WHAT YOU HAVE TO DO:
Will you transcribe all the entries word for word, skipping the pictures they hold?

SUPPLIED MATERIAL:
+---+

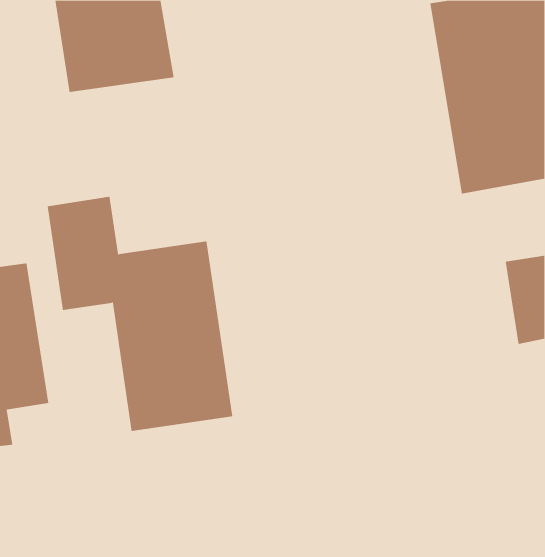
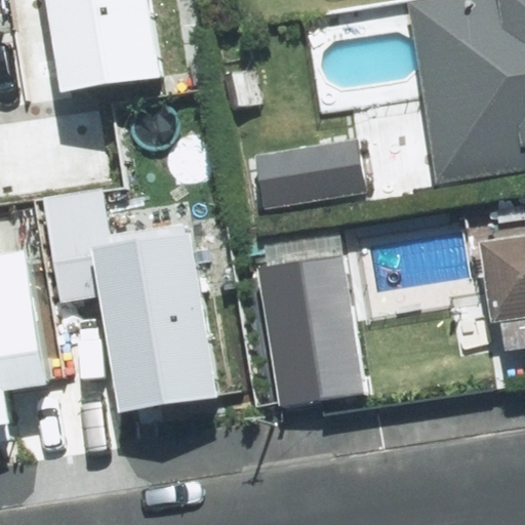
building: none -> [252,142,363,213]
building: none -> [256,255,363,408]

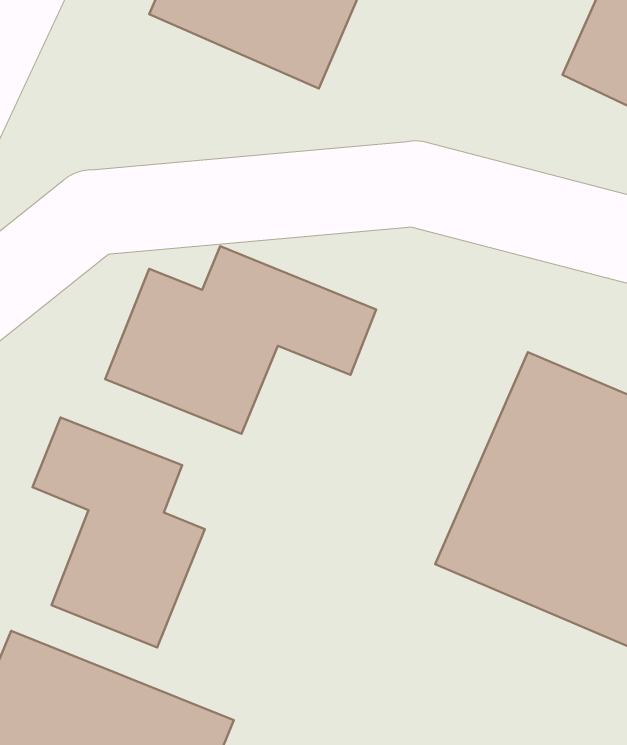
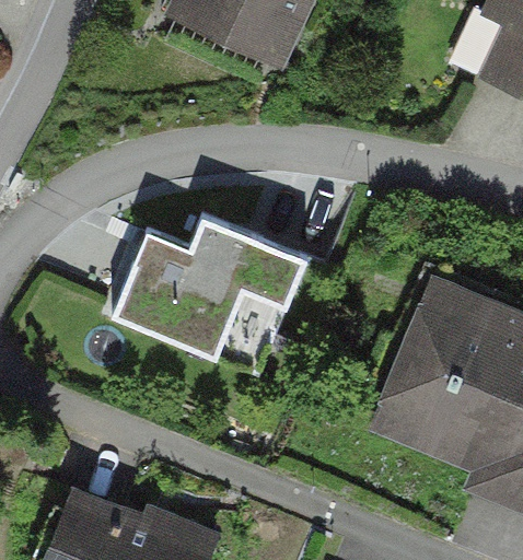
building: [32,418,205,647] -> none

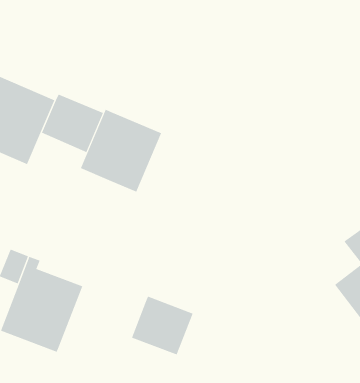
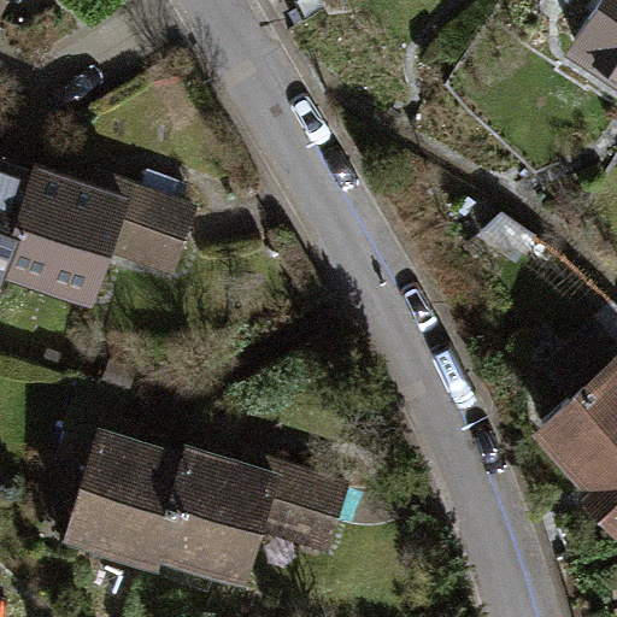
building: [80,109,162,193] -> none
building: none -> [157,457,272,580]

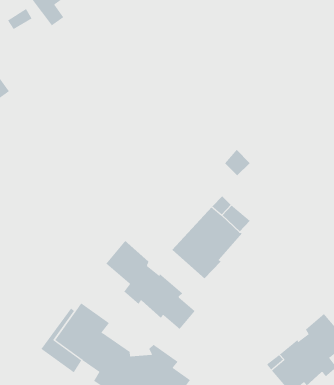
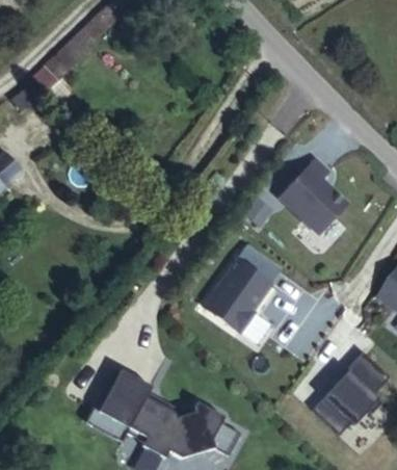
building: none -> [281,160,347,234]
building: [106,240,196,330] -> none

+---+

RESPONSE AREA:
building: none -> [252,142,363,213]
building: none -> [256,255,363,408]

building: [32,418,205,647] -> none

building: [80,109,162,193] -> none
building: none -> [157,457,272,580]

building: none -> [281,160,347,234]
building: [106,240,196,330] -> none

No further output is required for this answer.